═══ PROVIDED DATA

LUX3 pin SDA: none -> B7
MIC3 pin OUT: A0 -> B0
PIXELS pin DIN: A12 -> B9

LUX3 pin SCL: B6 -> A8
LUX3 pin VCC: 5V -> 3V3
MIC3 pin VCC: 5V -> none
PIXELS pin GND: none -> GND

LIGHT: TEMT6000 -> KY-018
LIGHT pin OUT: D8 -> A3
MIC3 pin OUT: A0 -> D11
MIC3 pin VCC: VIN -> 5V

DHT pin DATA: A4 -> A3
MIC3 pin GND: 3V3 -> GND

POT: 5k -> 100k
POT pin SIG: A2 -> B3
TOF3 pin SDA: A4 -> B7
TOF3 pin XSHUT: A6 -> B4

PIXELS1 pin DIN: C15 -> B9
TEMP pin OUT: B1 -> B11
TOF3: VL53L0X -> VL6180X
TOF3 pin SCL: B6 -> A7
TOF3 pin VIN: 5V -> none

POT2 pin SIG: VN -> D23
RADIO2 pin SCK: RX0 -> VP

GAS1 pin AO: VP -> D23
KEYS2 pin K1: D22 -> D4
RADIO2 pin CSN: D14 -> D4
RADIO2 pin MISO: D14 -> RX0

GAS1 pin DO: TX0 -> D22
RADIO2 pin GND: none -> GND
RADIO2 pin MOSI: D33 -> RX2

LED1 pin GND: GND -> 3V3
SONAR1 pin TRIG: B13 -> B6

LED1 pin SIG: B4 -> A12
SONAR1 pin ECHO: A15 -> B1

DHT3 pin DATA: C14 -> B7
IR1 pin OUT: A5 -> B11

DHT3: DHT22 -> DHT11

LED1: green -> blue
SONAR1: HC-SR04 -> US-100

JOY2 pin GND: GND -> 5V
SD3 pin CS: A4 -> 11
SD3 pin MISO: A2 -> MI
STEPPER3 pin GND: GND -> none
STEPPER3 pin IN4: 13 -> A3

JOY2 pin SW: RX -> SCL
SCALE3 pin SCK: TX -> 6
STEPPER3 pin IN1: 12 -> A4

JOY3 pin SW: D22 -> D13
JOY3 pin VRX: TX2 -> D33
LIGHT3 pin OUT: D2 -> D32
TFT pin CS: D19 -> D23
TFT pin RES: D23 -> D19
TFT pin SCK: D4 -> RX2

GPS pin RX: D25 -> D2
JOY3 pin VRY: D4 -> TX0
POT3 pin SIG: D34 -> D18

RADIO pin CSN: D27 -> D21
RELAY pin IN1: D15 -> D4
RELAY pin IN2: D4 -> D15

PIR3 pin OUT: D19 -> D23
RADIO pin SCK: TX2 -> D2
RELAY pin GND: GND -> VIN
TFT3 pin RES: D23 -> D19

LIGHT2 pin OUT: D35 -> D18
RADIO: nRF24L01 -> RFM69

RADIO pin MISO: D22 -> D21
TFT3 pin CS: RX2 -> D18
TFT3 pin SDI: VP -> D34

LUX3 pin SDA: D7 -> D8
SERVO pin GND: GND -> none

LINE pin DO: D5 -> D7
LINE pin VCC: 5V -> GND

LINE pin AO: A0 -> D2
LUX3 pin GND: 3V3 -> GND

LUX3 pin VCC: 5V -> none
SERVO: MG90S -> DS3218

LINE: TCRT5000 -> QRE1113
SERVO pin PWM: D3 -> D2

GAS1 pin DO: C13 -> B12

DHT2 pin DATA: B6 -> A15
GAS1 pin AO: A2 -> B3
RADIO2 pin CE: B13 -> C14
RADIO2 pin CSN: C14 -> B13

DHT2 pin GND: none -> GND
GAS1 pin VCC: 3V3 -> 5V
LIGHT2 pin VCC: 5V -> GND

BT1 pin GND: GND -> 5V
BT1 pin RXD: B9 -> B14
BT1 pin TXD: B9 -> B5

══════

PROMPT: Retype exactly the lines above, from the one with "PIR3 pin OUT: D19 -> D23" through the one with "SERVO pin GND: GND -> none", inclusive.

RESPONSE TO THE EXERCISE:
PIR3 pin OUT: D19 -> D23
RADIO pin SCK: TX2 -> D2
RELAY pin GND: GND -> VIN
TFT3 pin RES: D23 -> D19

LIGHT2 pin OUT: D35 -> D18
RADIO: nRF24L01 -> RFM69

RADIO pin MISO: D22 -> D21
TFT3 pin CS: RX2 -> D18
TFT3 pin SDI: VP -> D34

LUX3 pin SDA: D7 -> D8
SERVO pin GND: GND -> none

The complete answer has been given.